-- Opening Marker --

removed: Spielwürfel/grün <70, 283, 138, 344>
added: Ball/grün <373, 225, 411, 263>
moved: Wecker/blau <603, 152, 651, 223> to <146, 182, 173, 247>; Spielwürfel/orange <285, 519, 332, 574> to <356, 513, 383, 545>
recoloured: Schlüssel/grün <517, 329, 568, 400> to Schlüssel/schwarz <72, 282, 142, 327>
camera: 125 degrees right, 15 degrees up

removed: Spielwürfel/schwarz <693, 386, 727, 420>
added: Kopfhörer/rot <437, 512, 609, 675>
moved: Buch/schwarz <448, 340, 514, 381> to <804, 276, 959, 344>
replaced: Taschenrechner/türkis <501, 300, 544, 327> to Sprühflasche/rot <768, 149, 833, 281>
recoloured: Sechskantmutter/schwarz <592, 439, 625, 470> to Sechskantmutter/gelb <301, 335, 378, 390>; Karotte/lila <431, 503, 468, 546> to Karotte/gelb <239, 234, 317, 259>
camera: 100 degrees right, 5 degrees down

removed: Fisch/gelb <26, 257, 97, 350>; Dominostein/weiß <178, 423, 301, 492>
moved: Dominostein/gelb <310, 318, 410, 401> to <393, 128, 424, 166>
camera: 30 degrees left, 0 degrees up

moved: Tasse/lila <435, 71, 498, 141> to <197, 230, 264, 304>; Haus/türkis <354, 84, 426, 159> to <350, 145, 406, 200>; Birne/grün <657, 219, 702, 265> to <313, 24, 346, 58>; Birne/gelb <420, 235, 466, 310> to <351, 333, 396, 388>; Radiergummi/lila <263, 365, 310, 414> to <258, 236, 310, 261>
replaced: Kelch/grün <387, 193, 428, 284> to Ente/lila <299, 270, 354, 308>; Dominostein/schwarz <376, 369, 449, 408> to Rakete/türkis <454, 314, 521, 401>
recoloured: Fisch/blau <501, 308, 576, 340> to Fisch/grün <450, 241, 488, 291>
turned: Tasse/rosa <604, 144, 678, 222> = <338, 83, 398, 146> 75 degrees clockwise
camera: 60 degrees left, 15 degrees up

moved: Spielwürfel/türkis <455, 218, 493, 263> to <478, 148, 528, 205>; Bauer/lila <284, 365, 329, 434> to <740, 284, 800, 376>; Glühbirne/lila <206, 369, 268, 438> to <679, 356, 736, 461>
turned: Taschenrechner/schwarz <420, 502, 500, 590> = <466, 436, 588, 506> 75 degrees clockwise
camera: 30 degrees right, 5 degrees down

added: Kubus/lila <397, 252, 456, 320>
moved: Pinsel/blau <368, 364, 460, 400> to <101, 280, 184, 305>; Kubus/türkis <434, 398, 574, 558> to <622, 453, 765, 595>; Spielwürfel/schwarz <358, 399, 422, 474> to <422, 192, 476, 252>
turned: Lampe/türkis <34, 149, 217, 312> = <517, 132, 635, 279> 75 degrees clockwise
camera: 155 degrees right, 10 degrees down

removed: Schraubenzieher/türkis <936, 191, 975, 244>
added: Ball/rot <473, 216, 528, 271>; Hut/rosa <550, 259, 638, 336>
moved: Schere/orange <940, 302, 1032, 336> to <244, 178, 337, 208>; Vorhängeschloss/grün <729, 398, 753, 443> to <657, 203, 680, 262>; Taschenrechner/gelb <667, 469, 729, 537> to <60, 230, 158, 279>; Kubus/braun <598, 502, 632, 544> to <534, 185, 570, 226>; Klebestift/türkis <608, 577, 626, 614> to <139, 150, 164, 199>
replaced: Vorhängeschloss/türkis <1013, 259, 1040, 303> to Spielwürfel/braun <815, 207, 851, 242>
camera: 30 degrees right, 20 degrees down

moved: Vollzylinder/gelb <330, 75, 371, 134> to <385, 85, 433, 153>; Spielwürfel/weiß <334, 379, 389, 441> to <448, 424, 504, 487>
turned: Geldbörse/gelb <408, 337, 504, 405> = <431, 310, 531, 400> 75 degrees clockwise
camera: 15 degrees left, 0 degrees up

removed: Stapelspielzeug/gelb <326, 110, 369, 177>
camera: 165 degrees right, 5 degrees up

-- Closing Marker --

Leave out every line after the one with "recoloured: Schlüssel/grün <517, 329, 568, 400>". Reproduce the material above exactly from its first line through that line.

**Output**
removed: Spielwürfel/grün <70, 283, 138, 344>
added: Ball/grün <373, 225, 411, 263>
moved: Wecker/blau <603, 152, 651, 223> to <146, 182, 173, 247>; Spielwürfel/orange <285, 519, 332, 574> to <356, 513, 383, 545>
recoloured: Schlüssel/grün <517, 329, 568, 400> to Schlüssel/schwarz <72, 282, 142, 327>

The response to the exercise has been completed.